(Records from a collection)
——————————
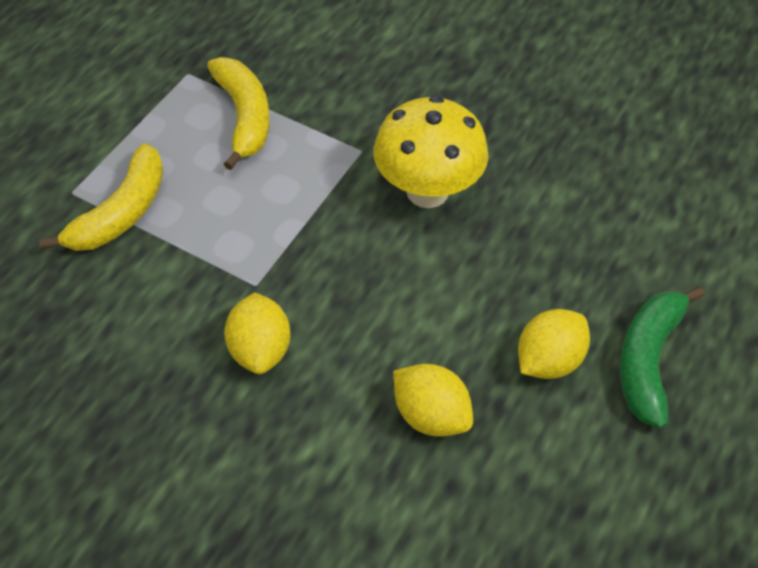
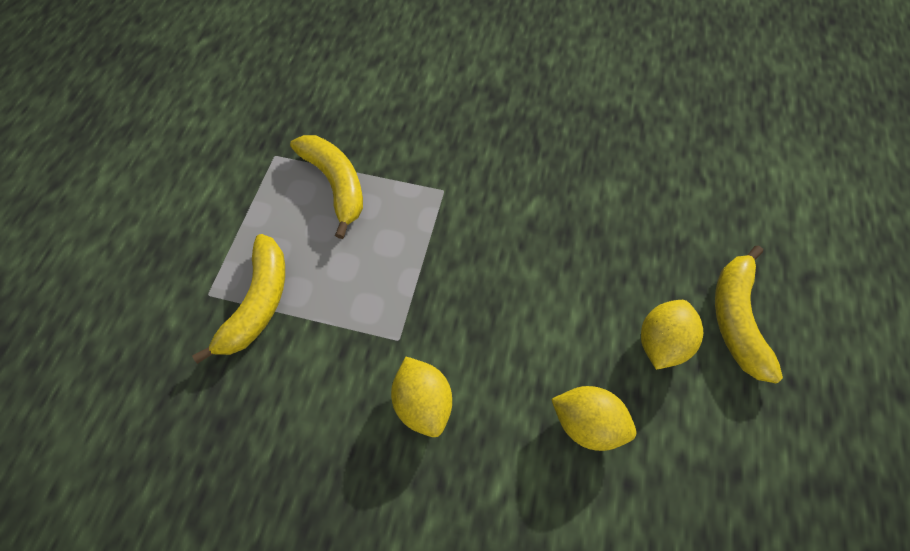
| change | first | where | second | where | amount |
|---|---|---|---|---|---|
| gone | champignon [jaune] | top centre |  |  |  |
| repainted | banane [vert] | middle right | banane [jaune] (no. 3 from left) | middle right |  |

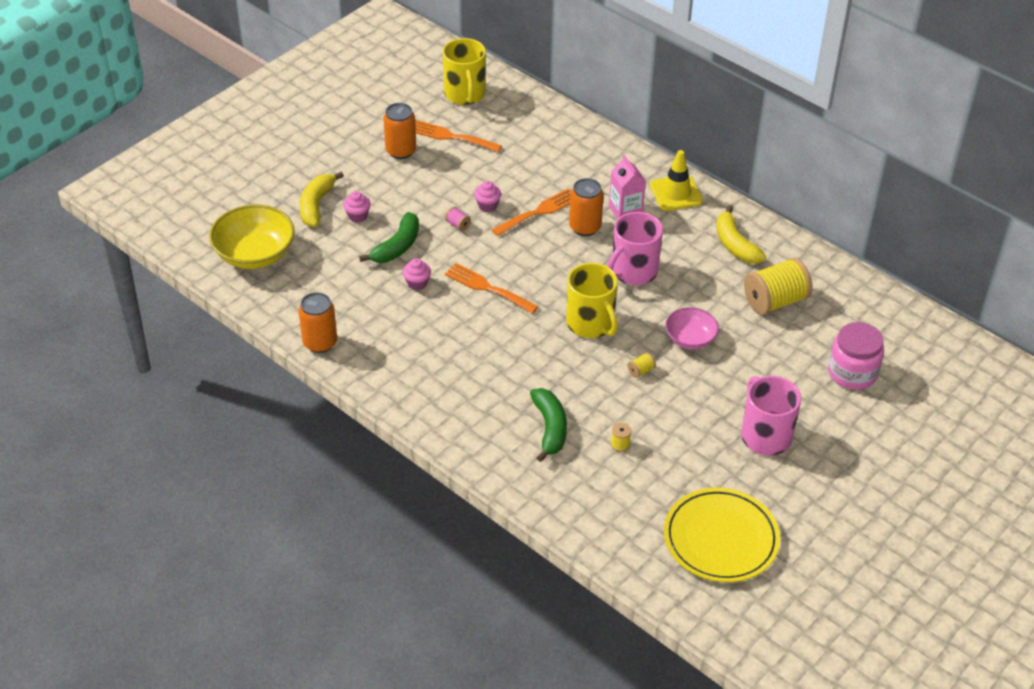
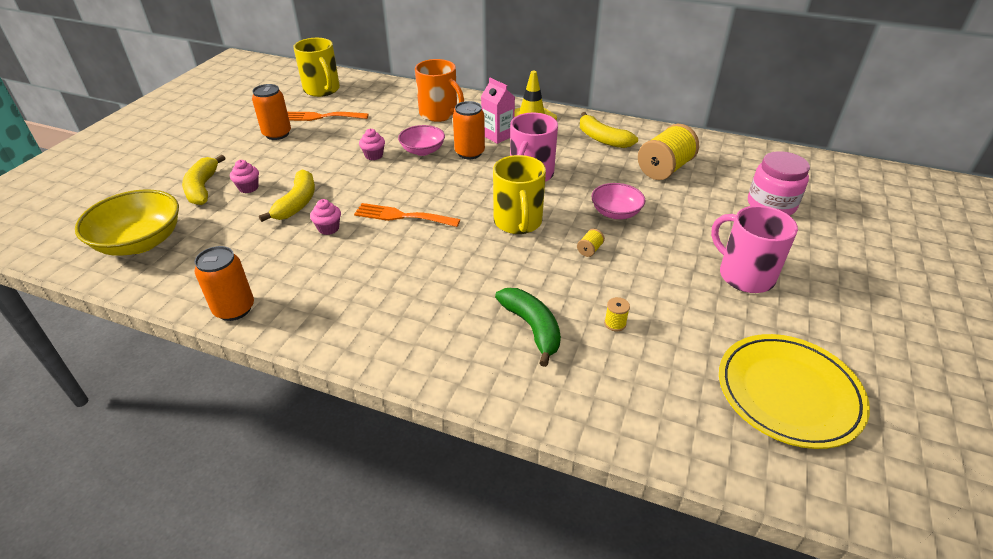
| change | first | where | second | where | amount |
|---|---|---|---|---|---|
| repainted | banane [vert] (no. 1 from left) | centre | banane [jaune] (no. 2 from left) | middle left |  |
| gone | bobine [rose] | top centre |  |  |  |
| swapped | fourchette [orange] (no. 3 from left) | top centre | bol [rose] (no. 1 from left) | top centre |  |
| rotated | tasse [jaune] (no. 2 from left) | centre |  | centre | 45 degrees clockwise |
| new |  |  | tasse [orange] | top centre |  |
——————————
Nothing but an exact copy is needed, covering the lines from the line with "gone | champignon" through the last line of the entries, pictures excluded.

| gone | champignon [jaune] | top centre |  |  |  |
| repainted | banane [vert] | middle right | banane [jaune] (no. 3 from left) | middle right |  |

| change | first | where | second | where | amount |
|---|---|---|---|---|---|
| repainted | banane [vert] (no. 1 from left) | centre | banane [jaune] (no. 2 from left) | middle left |  |
| gone | bobine [rose] | top centre |  |  |  |
| swapped | fourchette [orange] (no. 3 from left) | top centre | bol [rose] (no. 1 from left) | top centre |  |
| rotated | tasse [jaune] (no. 2 from left) | centre |  | centre | 45 degrees clockwise |
| new |  |  | tasse [orange] | top centre |  |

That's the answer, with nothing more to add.